(Data for processing Opens)

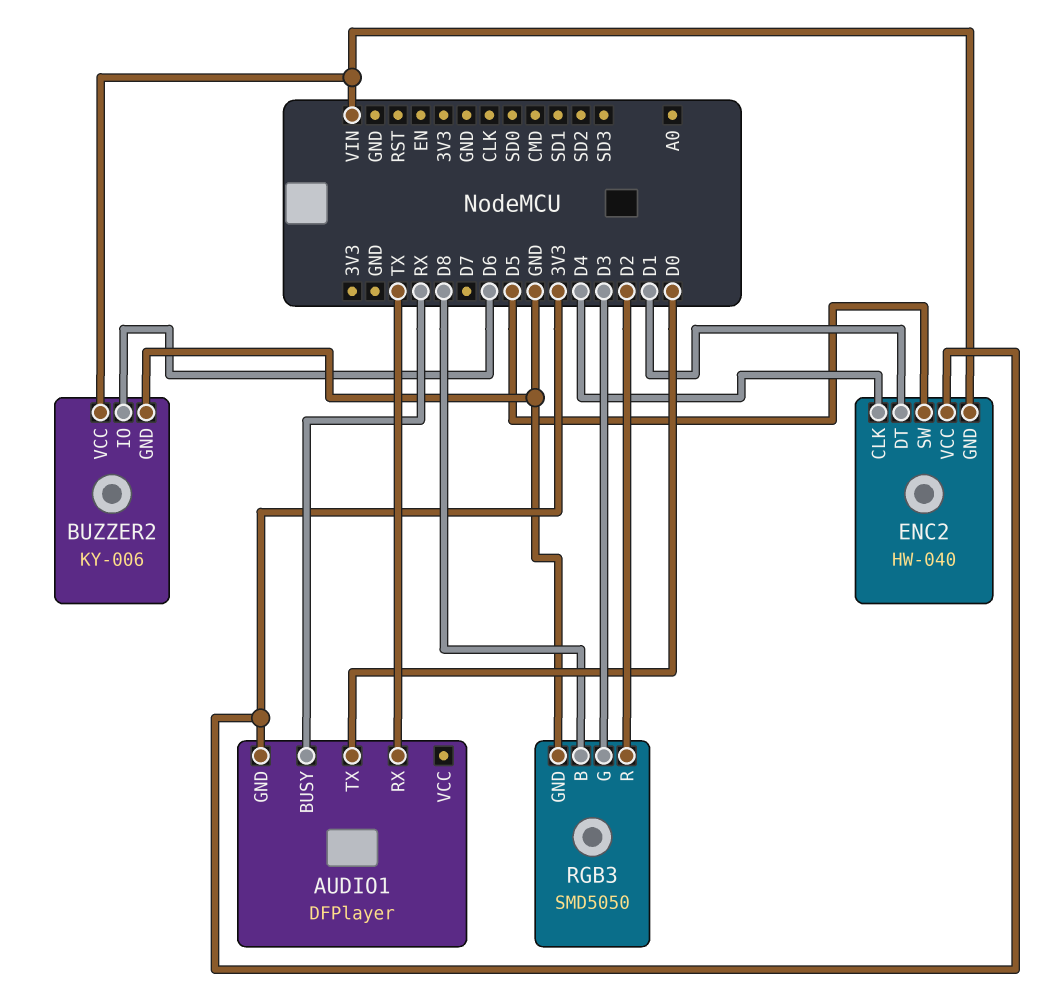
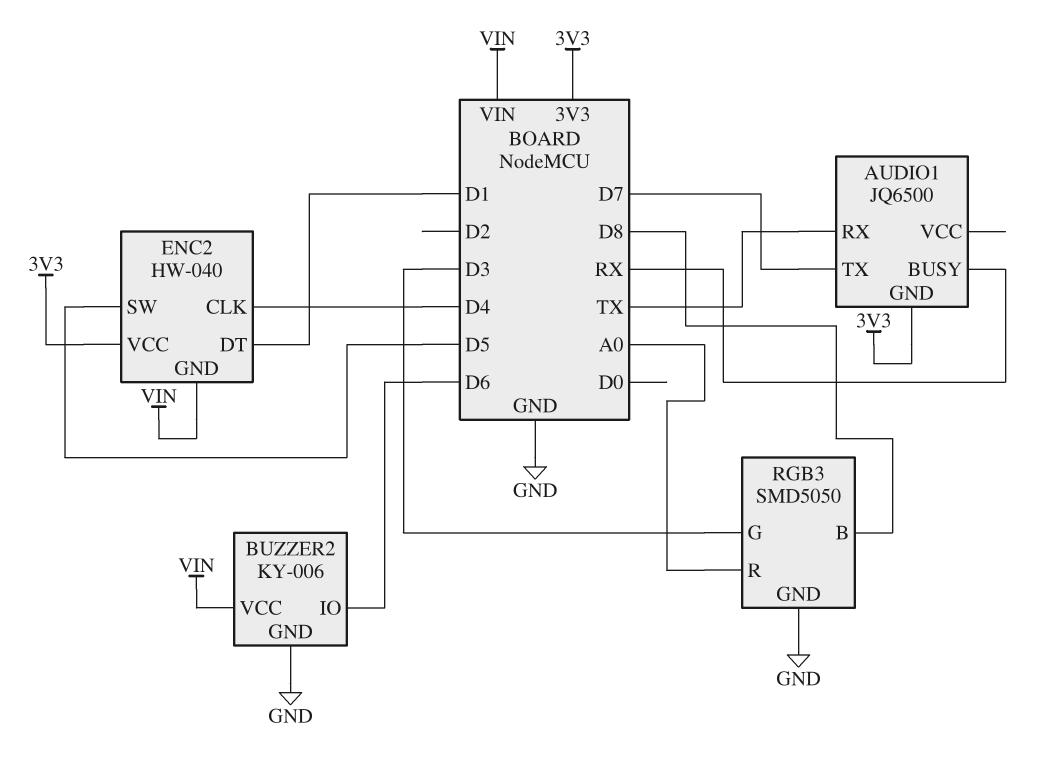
AUDIO1: DFPlayer -> JQ6500
AUDIO1 pin TX: D0 -> D7
RGB3 pin R: D2 -> A0

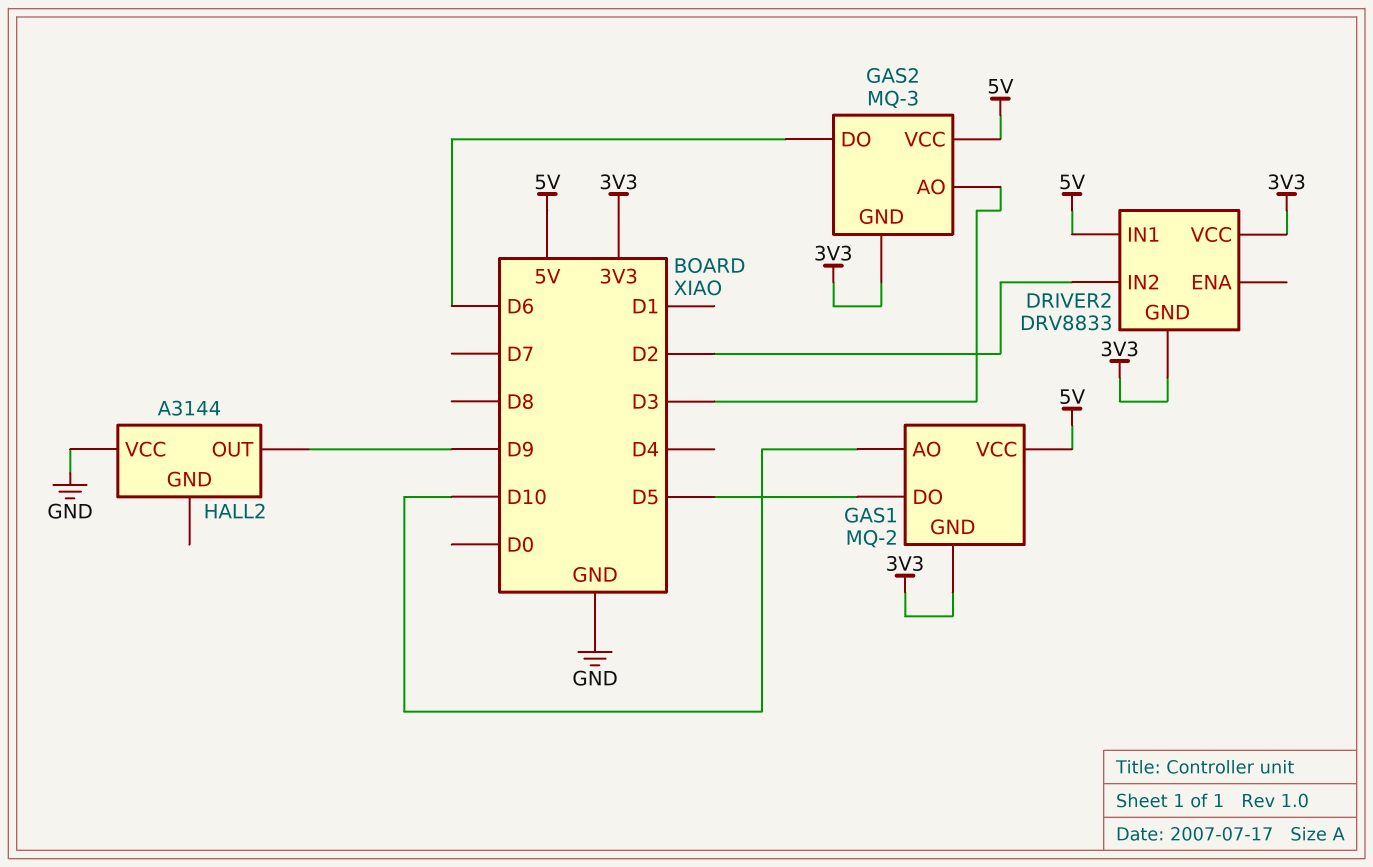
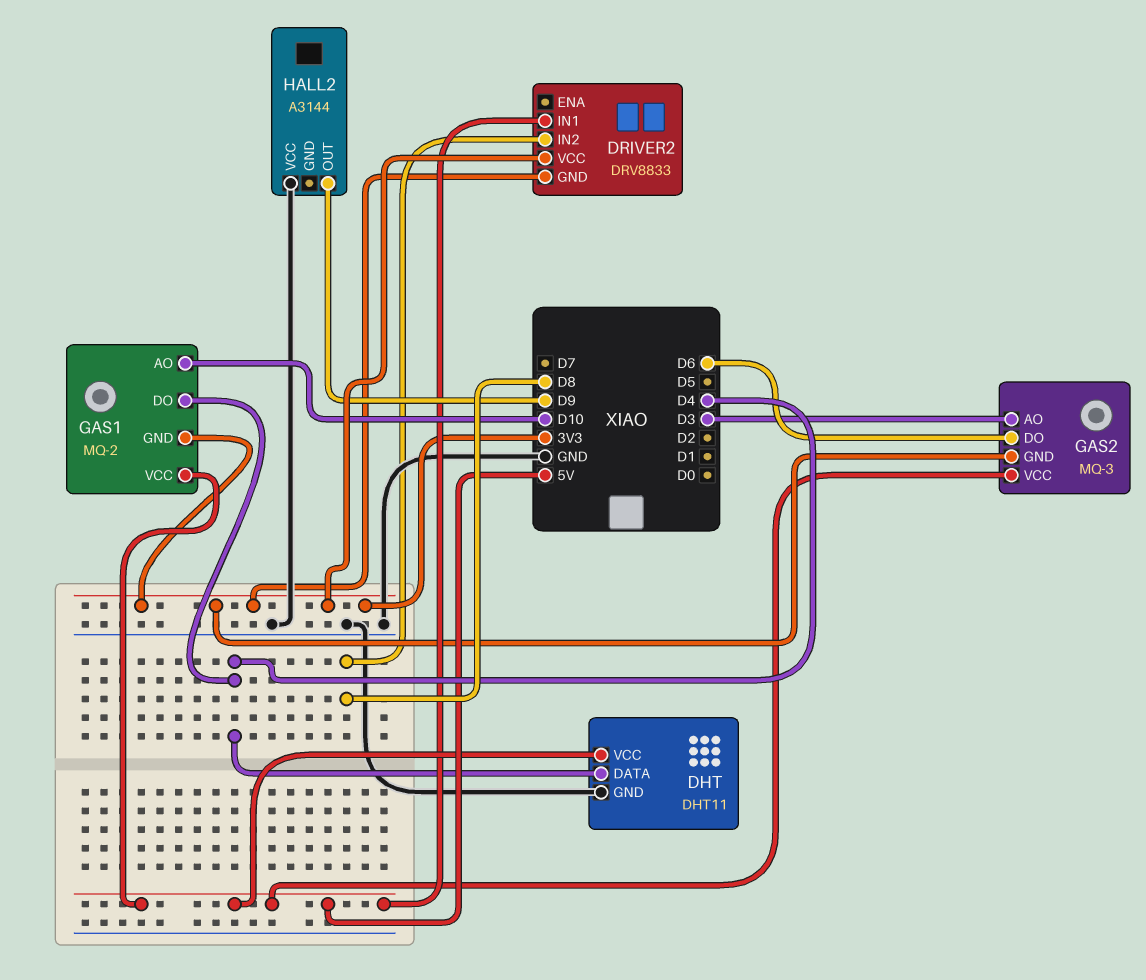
DHT: none -> DHT11
DHT pin DATA: none -> D4
DHT pin GND: none -> GND
DHT pin VCC: none -> 5V
DRIVER2 pin IN2: D2 -> D8
GAS1 pin DO: D5 -> D4

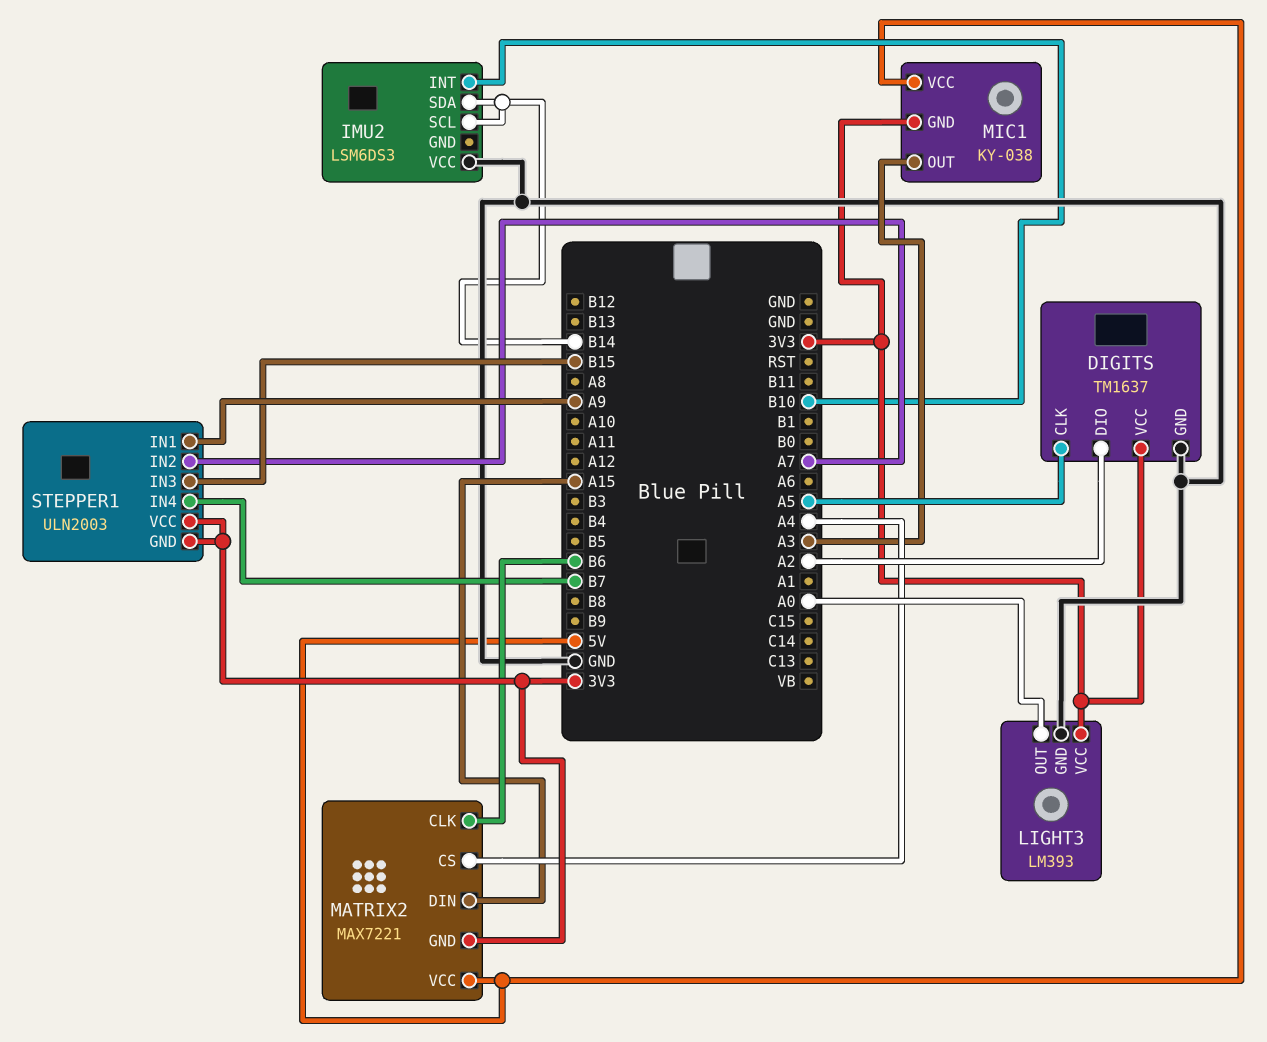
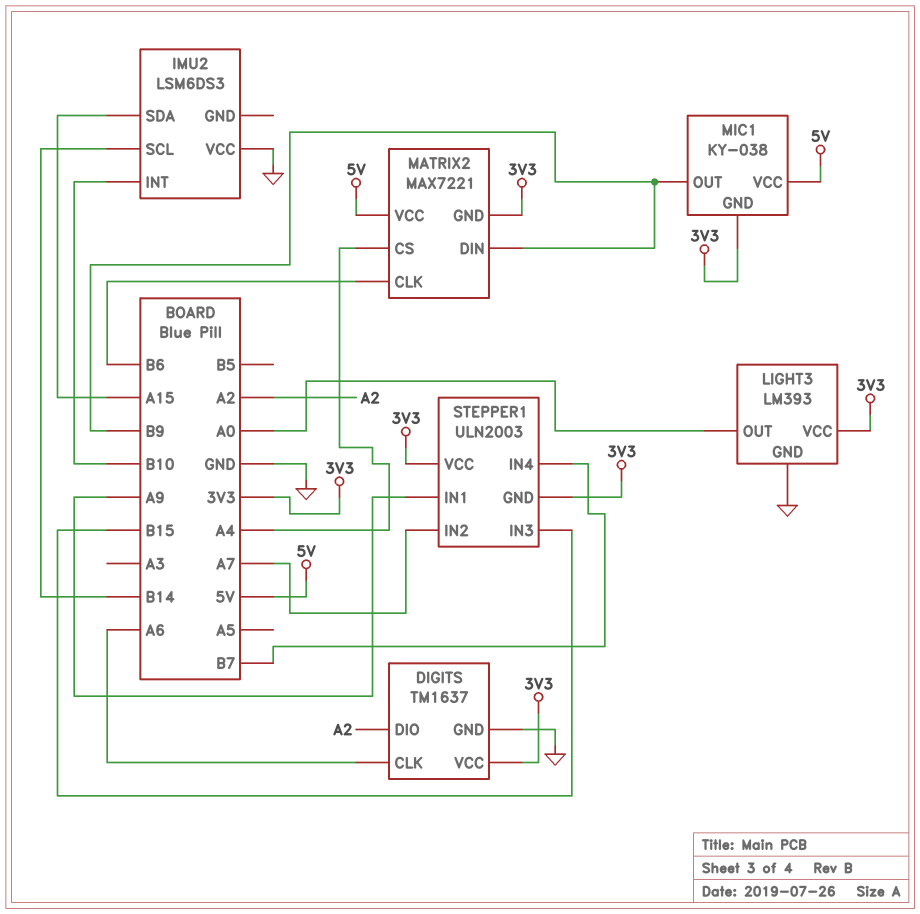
DIGITS pin CLK: A5 -> A6
IMU2 pin SDA: B14 -> A15
MATRIX2 pin DIN: A15 -> B9
MIC1 pin OUT: A3 -> B9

(Data for processing Closes)

■ **Instructions for the task**:
Write out each record exactly as shown, but not its pictures.

■ **Written response**:
AUDIO1: DFPlayer -> JQ6500
AUDIO1 pin TX: D0 -> D7
RGB3 pin R: D2 -> A0

DHT: none -> DHT11
DHT pin DATA: none -> D4
DHT pin GND: none -> GND
DHT pin VCC: none -> 5V
DRIVER2 pin IN2: D2 -> D8
GAS1 pin DO: D5 -> D4

DIGITS pin CLK: A5 -> A6
IMU2 pin SDA: B14 -> A15
MATRIX2 pin DIN: A15 -> B9
MIC1 pin OUT: A3 -> B9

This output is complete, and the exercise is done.